%%
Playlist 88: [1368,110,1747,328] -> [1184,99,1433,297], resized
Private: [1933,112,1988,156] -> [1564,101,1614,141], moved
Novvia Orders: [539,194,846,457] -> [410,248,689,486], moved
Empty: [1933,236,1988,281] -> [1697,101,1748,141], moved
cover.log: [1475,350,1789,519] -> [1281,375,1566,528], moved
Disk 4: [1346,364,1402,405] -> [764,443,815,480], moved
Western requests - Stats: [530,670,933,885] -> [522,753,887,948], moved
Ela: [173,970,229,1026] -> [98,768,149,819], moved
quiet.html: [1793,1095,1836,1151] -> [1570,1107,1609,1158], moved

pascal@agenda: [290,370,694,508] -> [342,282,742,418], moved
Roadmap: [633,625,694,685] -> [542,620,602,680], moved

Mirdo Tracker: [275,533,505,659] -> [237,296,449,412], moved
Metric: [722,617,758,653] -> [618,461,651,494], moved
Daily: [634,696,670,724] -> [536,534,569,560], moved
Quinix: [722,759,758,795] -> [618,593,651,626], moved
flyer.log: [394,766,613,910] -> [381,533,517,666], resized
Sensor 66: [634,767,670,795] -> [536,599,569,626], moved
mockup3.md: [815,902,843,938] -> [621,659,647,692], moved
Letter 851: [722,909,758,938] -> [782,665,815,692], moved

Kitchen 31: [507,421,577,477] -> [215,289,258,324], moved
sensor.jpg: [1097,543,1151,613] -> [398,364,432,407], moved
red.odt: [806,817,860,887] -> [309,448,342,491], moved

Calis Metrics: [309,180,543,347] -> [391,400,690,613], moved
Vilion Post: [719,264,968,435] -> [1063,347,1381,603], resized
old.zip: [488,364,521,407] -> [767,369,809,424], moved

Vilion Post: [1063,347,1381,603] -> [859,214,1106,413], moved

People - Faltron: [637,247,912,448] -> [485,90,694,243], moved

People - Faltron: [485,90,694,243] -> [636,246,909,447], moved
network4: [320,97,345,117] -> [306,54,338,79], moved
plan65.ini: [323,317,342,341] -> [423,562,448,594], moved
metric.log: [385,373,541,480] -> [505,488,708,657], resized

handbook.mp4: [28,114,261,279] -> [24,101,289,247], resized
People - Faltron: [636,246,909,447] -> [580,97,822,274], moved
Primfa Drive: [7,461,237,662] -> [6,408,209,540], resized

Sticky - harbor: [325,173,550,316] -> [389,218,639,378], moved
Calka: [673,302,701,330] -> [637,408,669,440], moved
%%
Start at the first line of the material. Reproduce every line exactly, ending with the line that holds "Roadmap: [633,625,694,685] ->".

ANSWER BOX:
Playlist 88: [1368,110,1747,328] -> [1184,99,1433,297], resized
Private: [1933,112,1988,156] -> [1564,101,1614,141], moved
Novvia Orders: [539,194,846,457] -> [410,248,689,486], moved
Empty: [1933,236,1988,281] -> [1697,101,1748,141], moved
cover.log: [1475,350,1789,519] -> [1281,375,1566,528], moved
Disk 4: [1346,364,1402,405] -> [764,443,815,480], moved
Western requests - Stats: [530,670,933,885] -> [522,753,887,948], moved
Ela: [173,970,229,1026] -> [98,768,149,819], moved
quiet.html: [1793,1095,1836,1151] -> [1570,1107,1609,1158], moved

pascal@agenda: [290,370,694,508] -> [342,282,742,418], moved
Roadmap: [633,625,694,685] -> [542,620,602,680], moved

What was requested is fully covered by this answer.